* _What this task involves_
Every line from the one containing "camera: 25 degrees left, 15 degrees down" to the one containing "(490, 324) = (560, 193): black" in the records below, both included, must be set down exactly, and no other line.

* _Records for the exercise_
════

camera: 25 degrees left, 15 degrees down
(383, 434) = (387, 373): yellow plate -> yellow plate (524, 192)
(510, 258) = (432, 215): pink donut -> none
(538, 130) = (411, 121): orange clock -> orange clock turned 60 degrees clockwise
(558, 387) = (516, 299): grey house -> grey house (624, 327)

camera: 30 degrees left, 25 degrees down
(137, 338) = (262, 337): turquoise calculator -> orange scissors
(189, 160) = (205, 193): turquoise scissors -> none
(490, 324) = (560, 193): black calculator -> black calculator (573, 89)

════

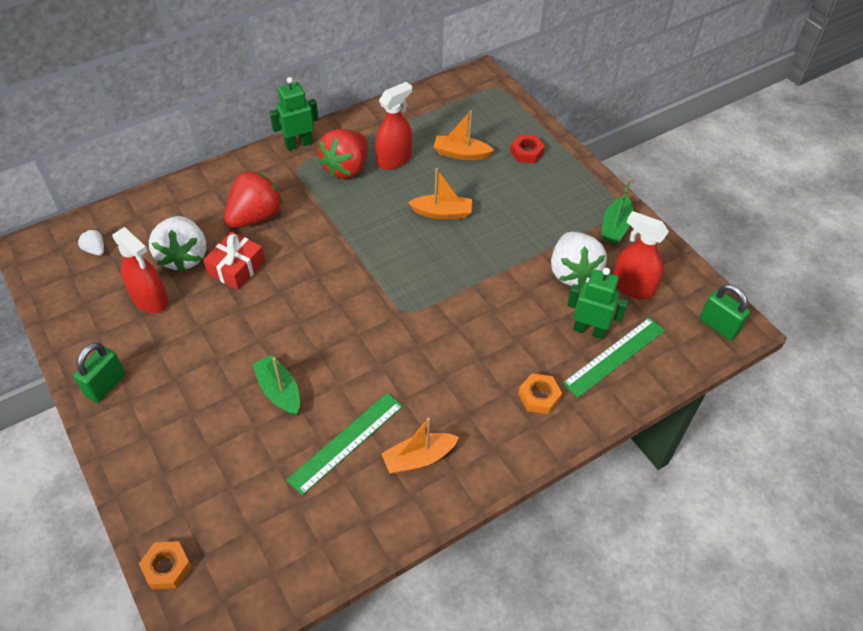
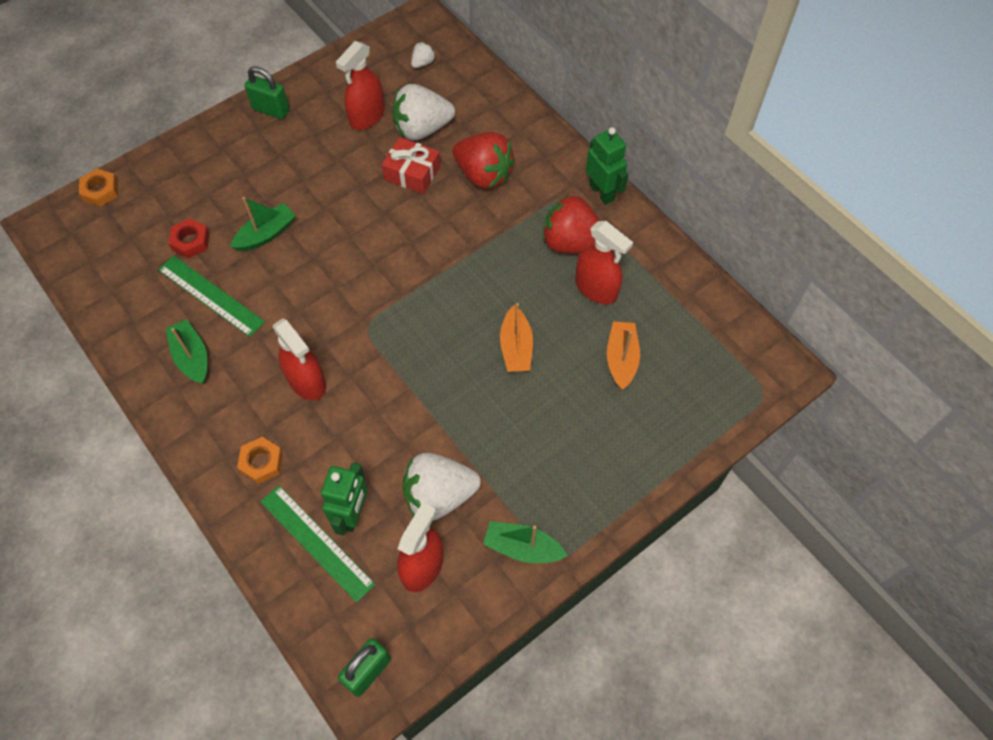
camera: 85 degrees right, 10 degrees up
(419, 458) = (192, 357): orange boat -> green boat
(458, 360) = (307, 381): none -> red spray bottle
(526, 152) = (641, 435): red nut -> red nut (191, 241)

════

* _The completed task_
camera: 25 degrees left, 15 degrees down
(383, 434) = (387, 373): yellow plate -> yellow plate (524, 192)
(510, 258) = (432, 215): pink donut -> none
(538, 130) = (411, 121): orange clock -> orange clock turned 60 degrees clockwise
(558, 387) = (516, 299): grey house -> grey house (624, 327)

camera: 30 degrees left, 25 degrees down
(137, 338) = (262, 337): turquoise calculator -> orange scissors
(189, 160) = (205, 193): turquoise scissors -> none
(490, 324) = (560, 193): black calculator -> black calculator (573, 89)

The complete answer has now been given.